## What to produce:
Go through the listing below and repeat it exactly, omitting each picture.

Content starts

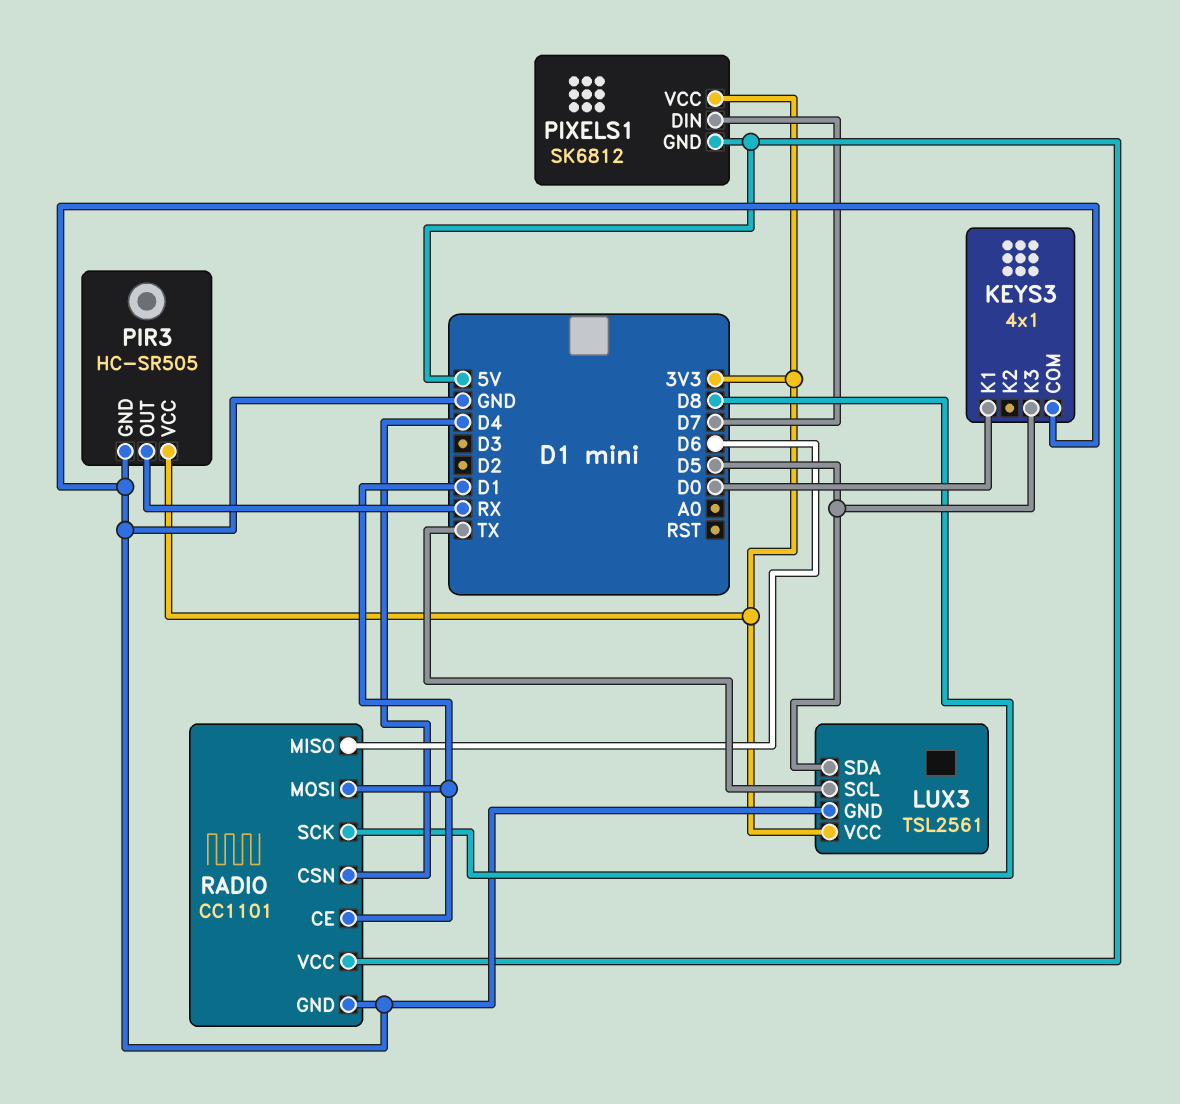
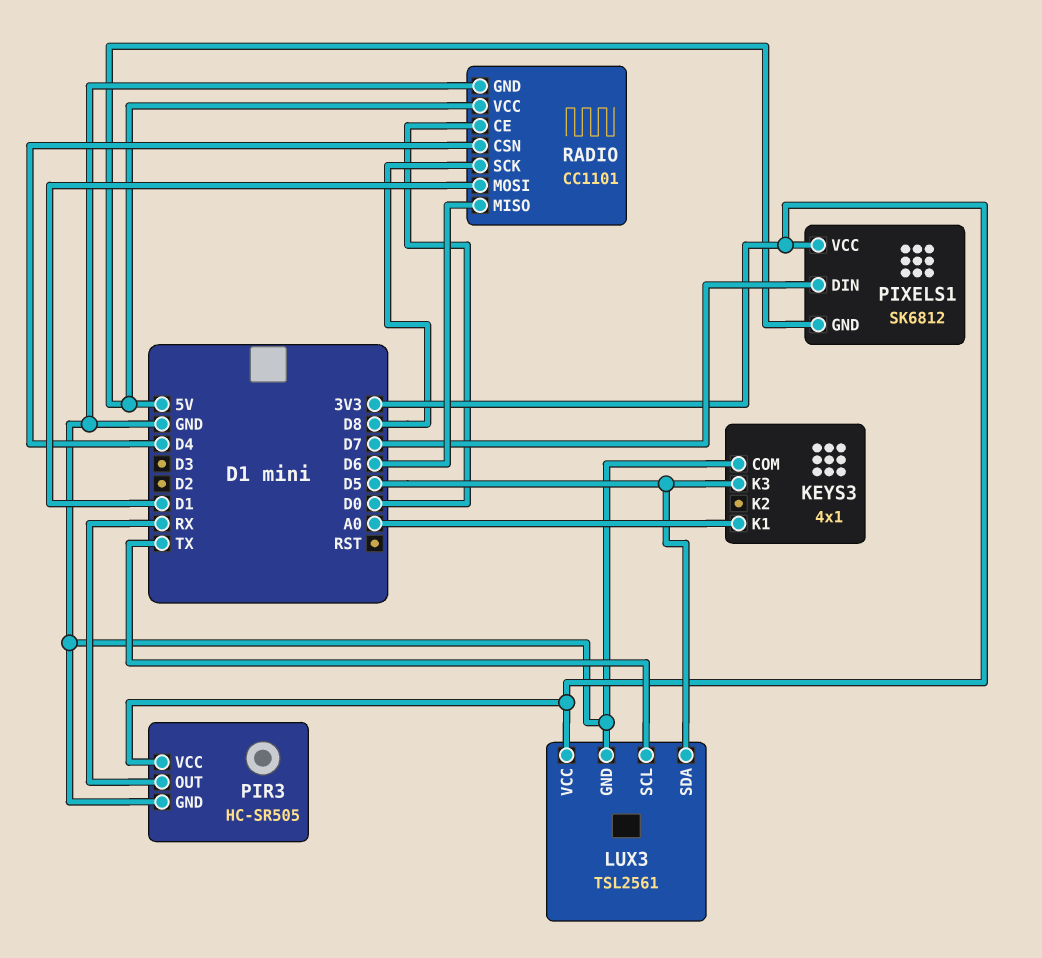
KEYS3 pin K1: D0 -> A0
RADIO pin CE: D1 -> D0

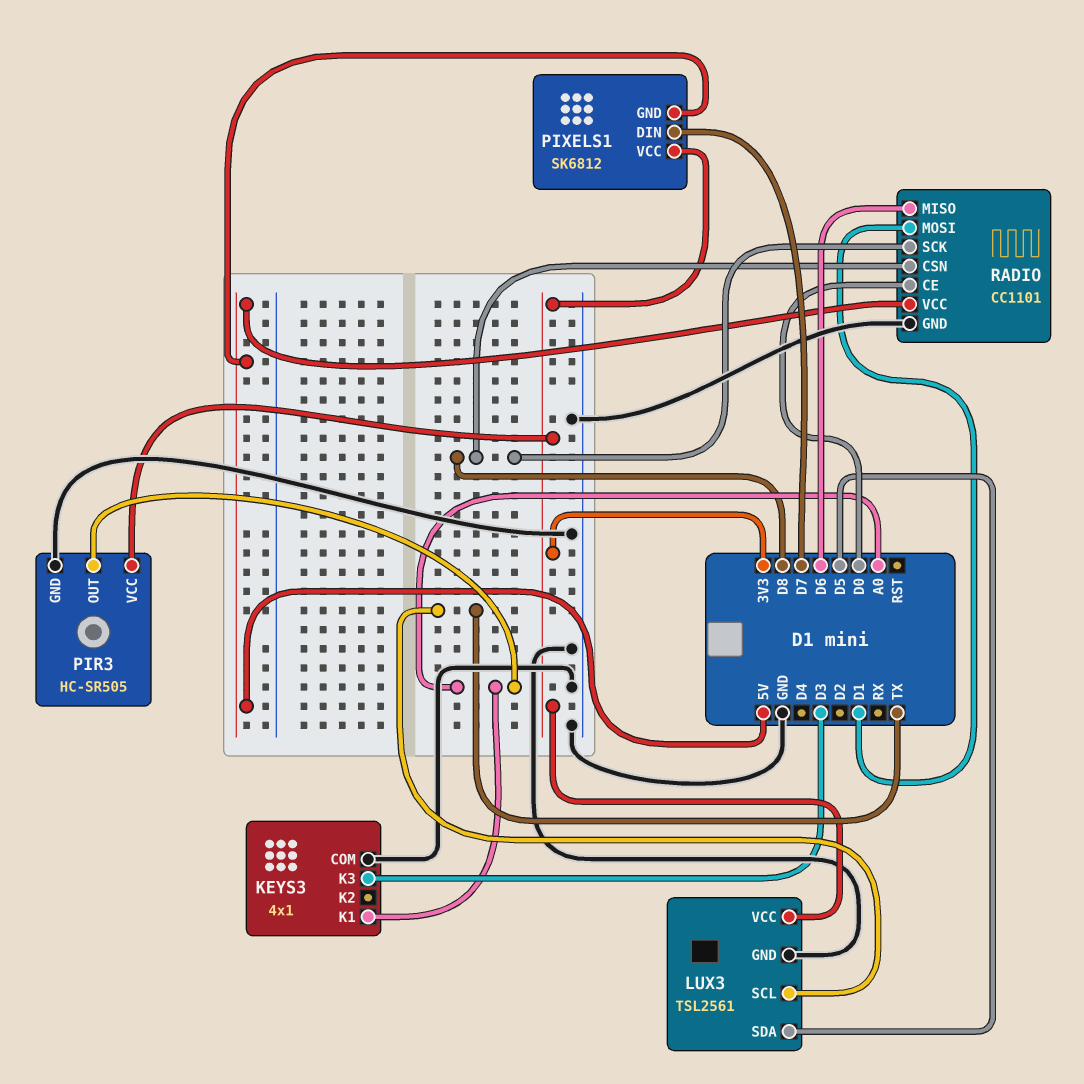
KEYS3 pin K3: D5 -> D3
PIR3 pin OUT: RX -> A0
RADIO pin CSN: D4 -> D8

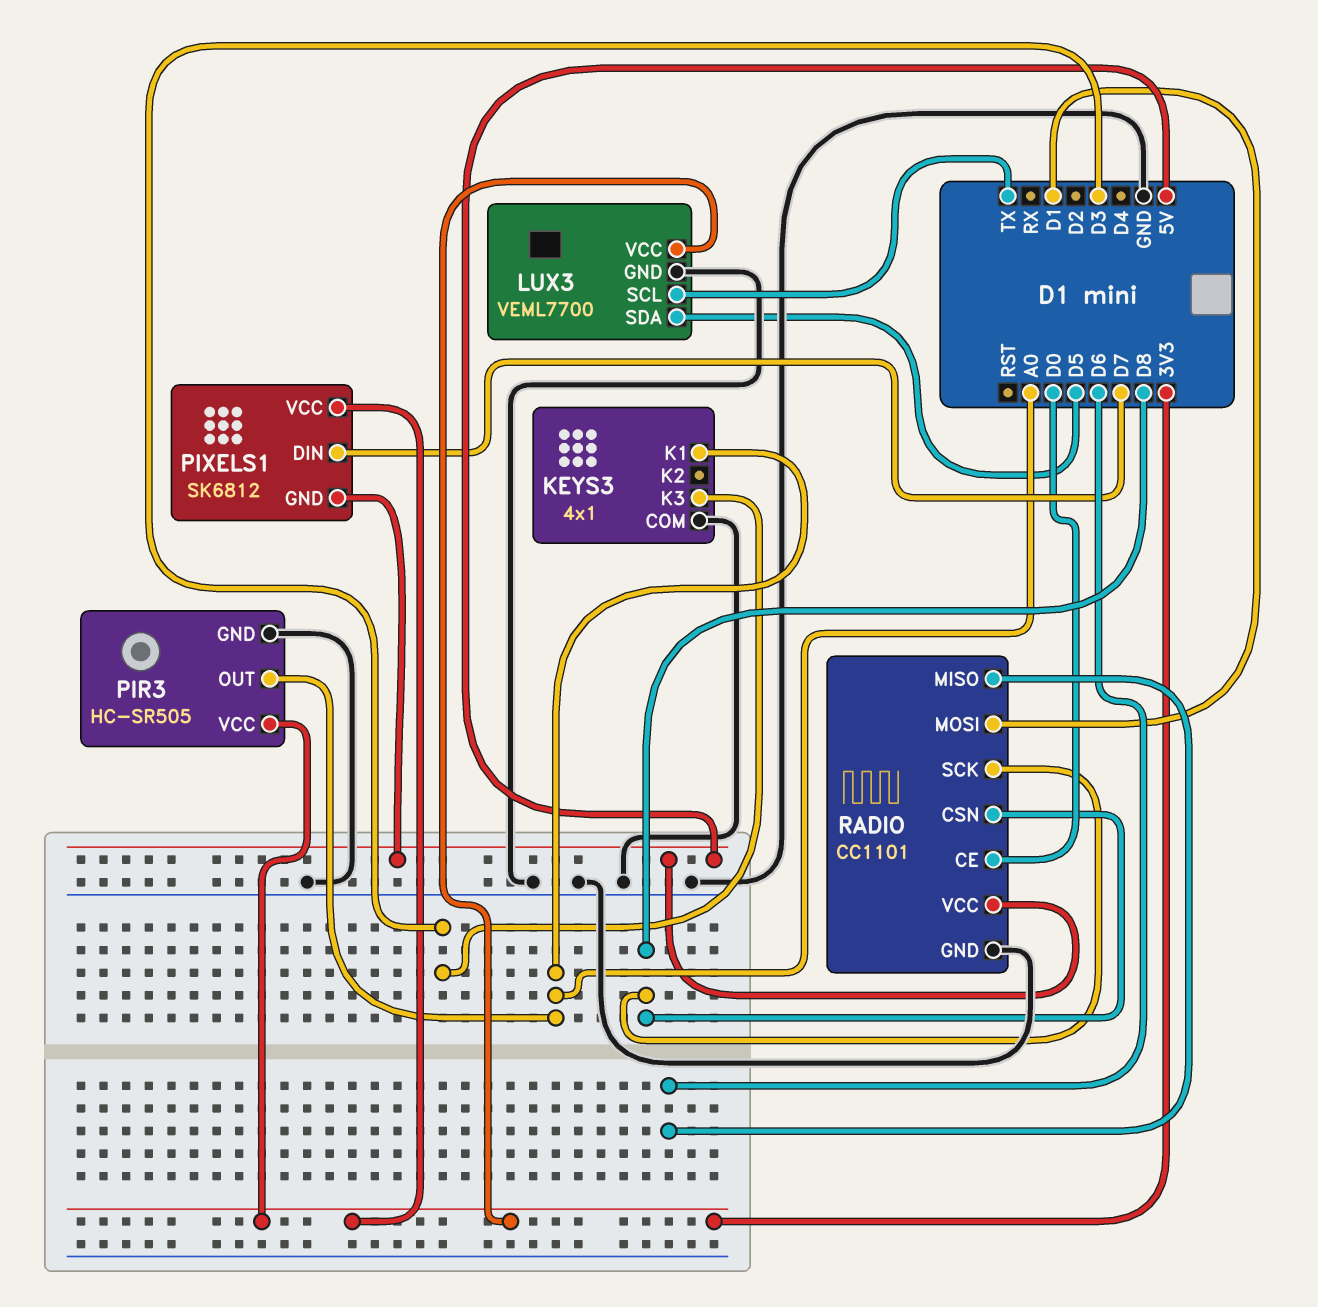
LUX3: TSL2561 -> VEML7700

Content ends

## Written answer:
KEYS3 pin K1: D0 -> A0
RADIO pin CE: D1 -> D0

KEYS3 pin K3: D5 -> D3
PIR3 pin OUT: RX -> A0
RADIO pin CSN: D4 -> D8

LUX3: TSL2561 -> VEML7700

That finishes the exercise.